Problem: Whenever "camera" appears in a line, please copy that line from the data.

(Stored records)
--------------------------------------------------
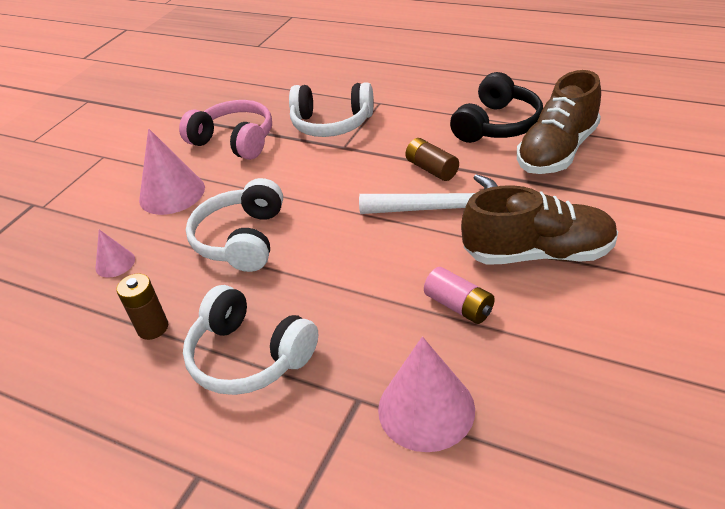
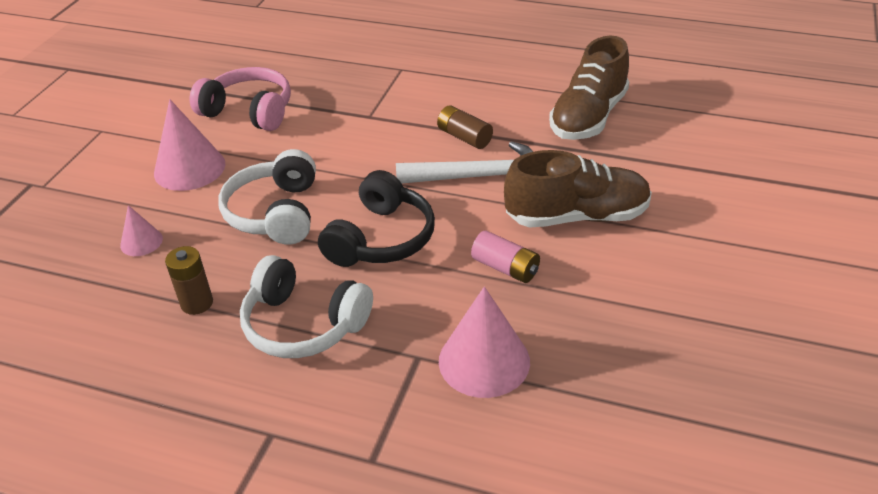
camera: 10 degrees left, 0 degrees up
(331, 124) = (353, 92): white headphones -> none
(497, 125) = (526, 91): black headphones -> black headphones (381, 238)

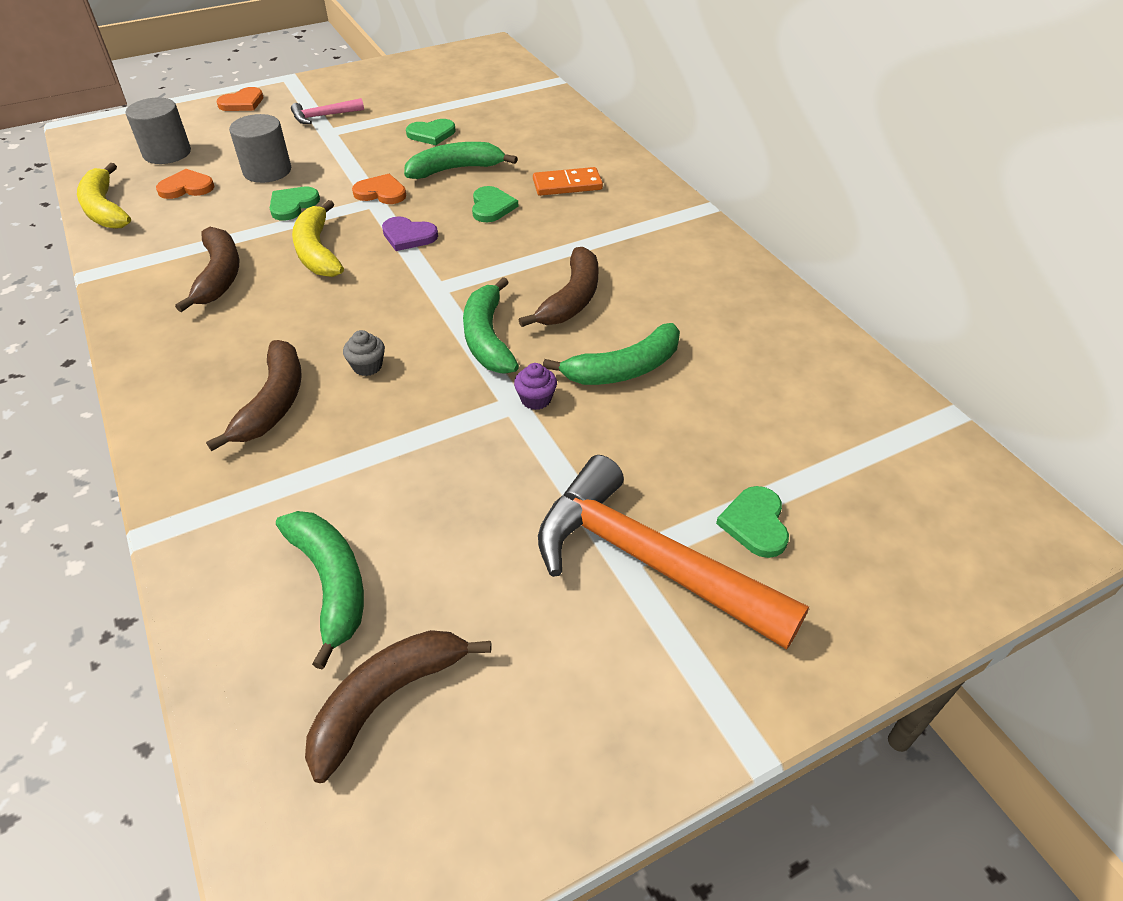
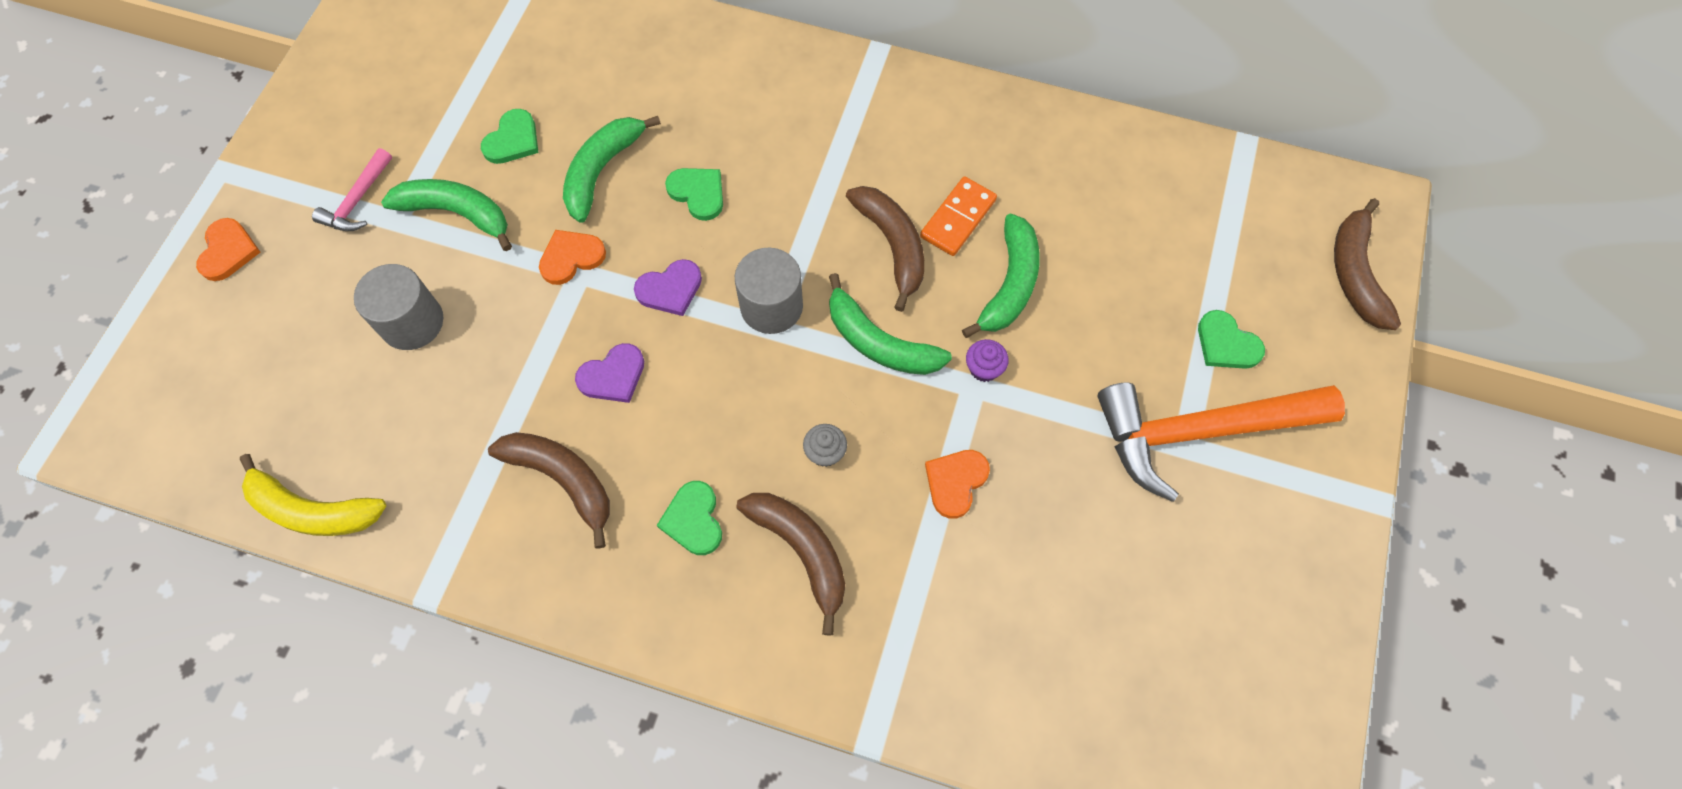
camera: 45 degrees left, 20 degrees up
(167, 153) = (257, 388): grey cylinder -> grey cylinder (771, 306)
(186, 187) = (358, 412): orange heart -> orange heart (955, 482)
(293, 205) = (506, 343): green heart -> green heart (693, 520)
(317, 251) = (613, 376): yellow banana -> purple heart
(331, 583) = (1042, 640): green banana -> green banana (457, 213)
(387, 699) = (1172, 672): brown banana -> brown banana (1355, 273)
(567, 185) = (730, 112): orange domino -> orange domino (958, 218)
--------------------------------------------------
Response to this task:
camera: 10 degrees left, 0 degrees up
camera: 45 degrees left, 20 degrees up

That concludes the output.